Problem statement:
Every line in the listing below from the one with "(126, 438) = (212, 533): red" through the one with "(485, 227) = (239, 223): green" is to be reproduced exactly, both ends included; leave out the rest.
════════════════
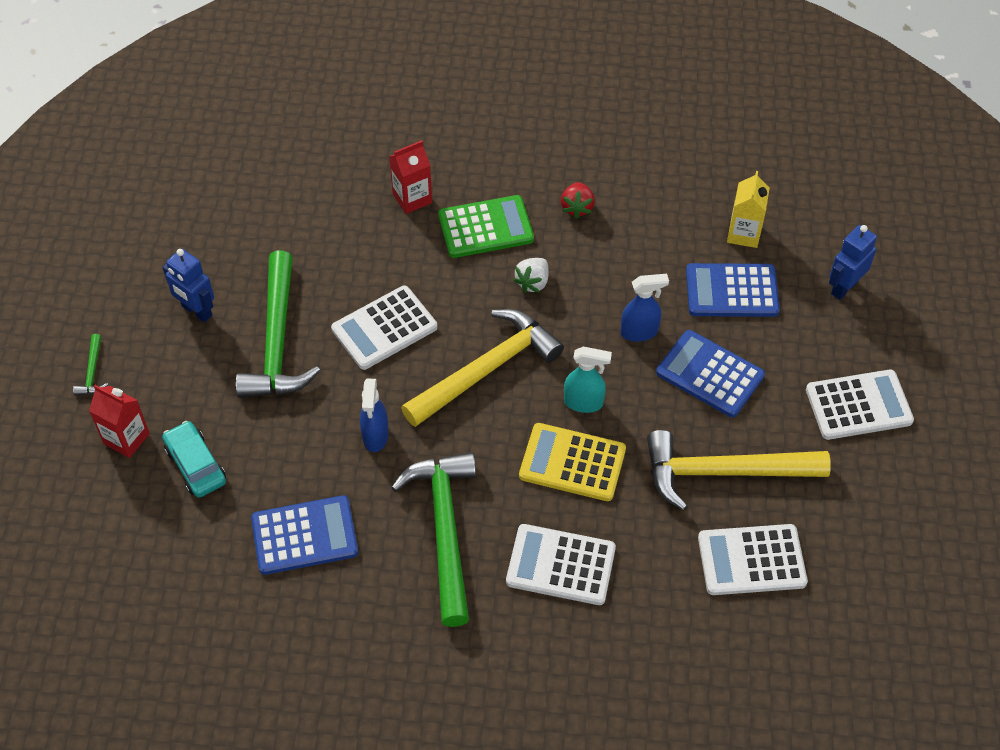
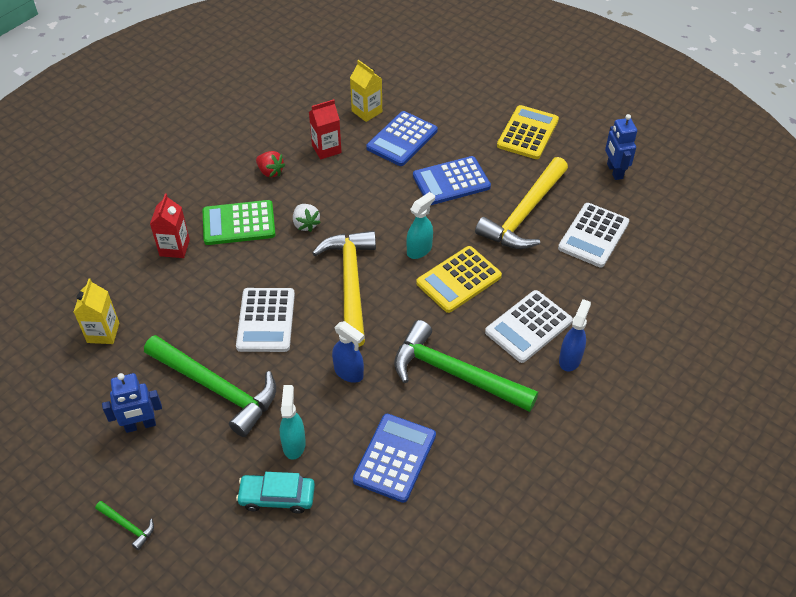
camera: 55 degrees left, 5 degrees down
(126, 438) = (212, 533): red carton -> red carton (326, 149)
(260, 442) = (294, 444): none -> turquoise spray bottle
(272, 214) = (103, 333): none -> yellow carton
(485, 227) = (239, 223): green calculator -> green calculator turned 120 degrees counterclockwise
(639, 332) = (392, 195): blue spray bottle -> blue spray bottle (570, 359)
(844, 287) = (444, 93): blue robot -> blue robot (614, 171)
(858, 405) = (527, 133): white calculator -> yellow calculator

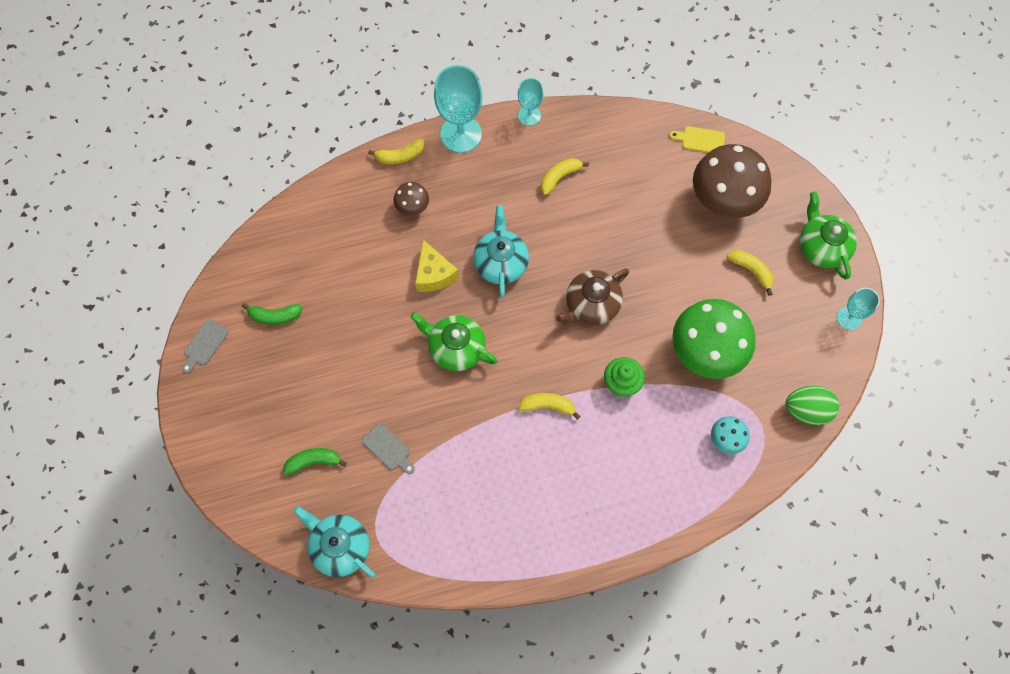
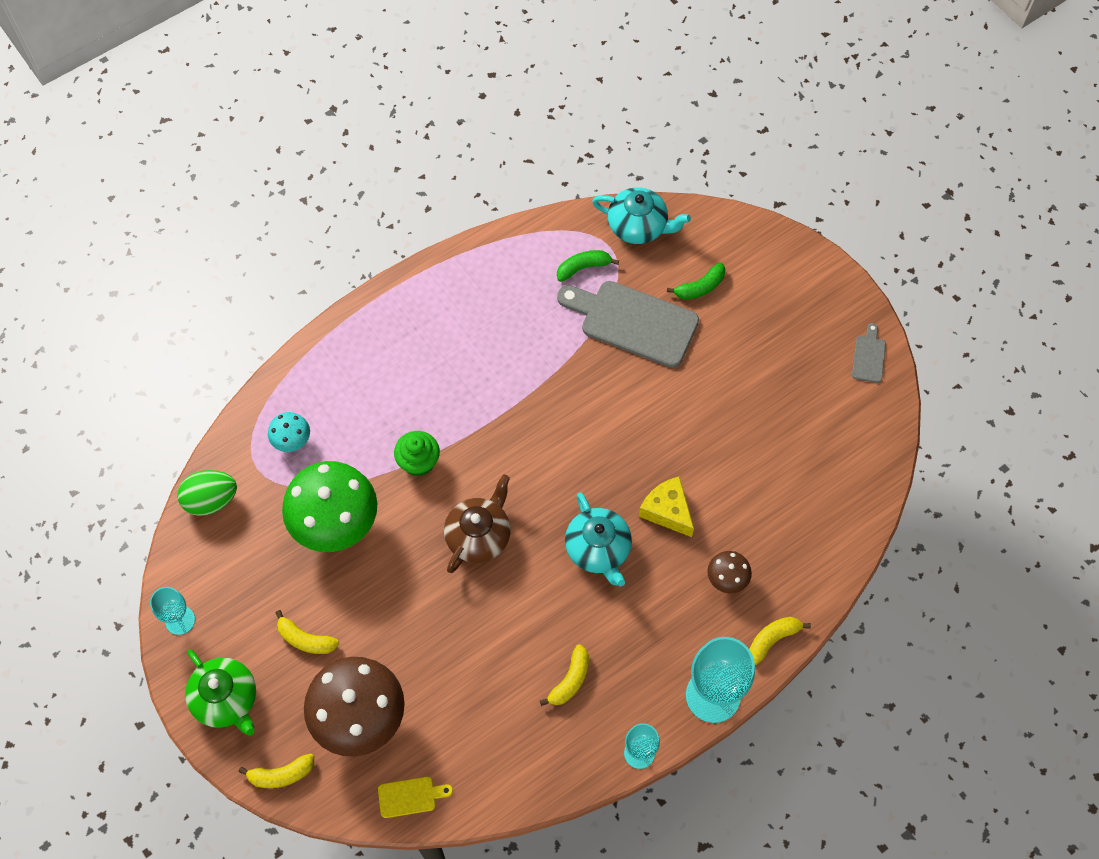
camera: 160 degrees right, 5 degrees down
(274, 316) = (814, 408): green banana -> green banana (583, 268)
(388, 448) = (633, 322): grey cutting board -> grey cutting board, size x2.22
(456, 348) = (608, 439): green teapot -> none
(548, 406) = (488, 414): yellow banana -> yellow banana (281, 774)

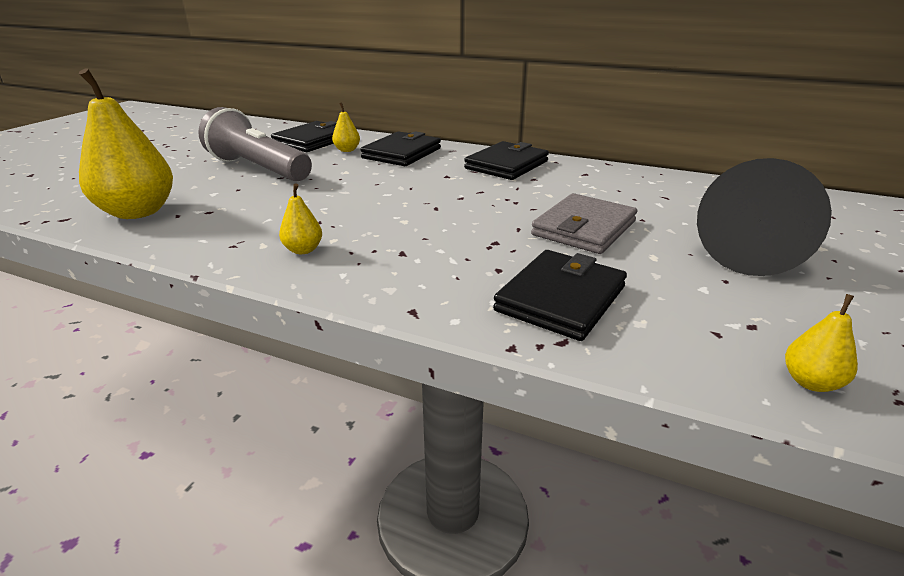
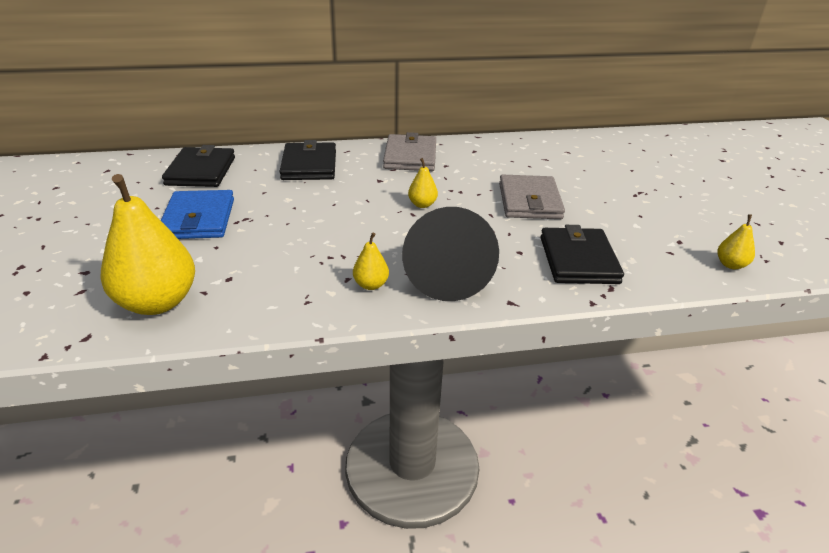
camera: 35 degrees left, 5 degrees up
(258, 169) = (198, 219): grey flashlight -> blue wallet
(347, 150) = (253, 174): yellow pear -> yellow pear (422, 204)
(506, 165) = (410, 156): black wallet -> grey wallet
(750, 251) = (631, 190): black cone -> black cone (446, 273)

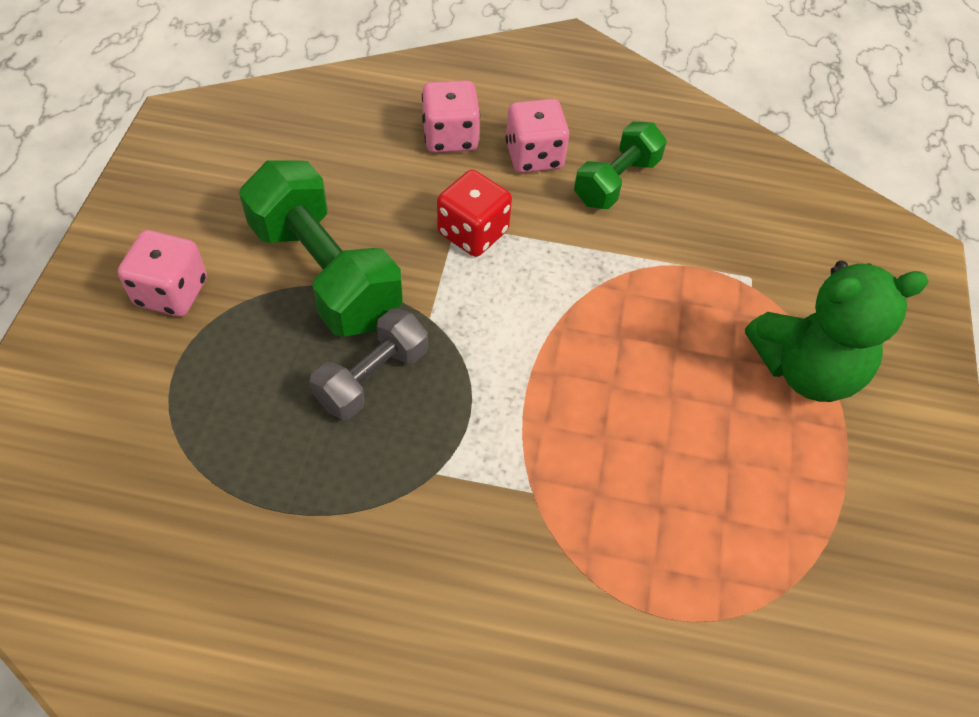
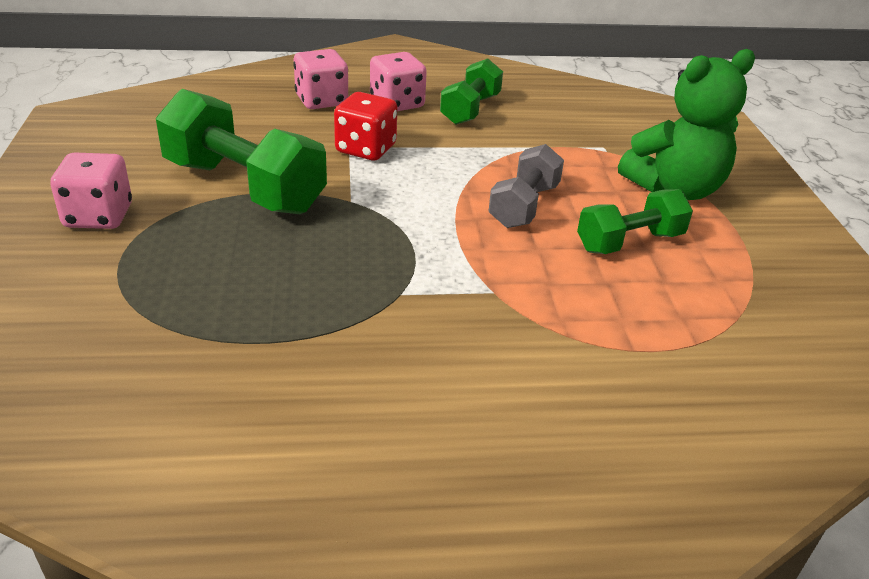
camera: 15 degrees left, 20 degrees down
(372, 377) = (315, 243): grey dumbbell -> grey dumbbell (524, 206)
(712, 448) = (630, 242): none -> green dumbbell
════════════════
Completed exercise:
(126, 438) = (212, 533): red carton -> red carton (326, 149)
(260, 442) = (294, 444): none -> turquoise spray bottle
(272, 214) = (103, 333): none -> yellow carton
(485, 227) = (239, 223): green calculator -> green calculator turned 120 degrees counterclockwise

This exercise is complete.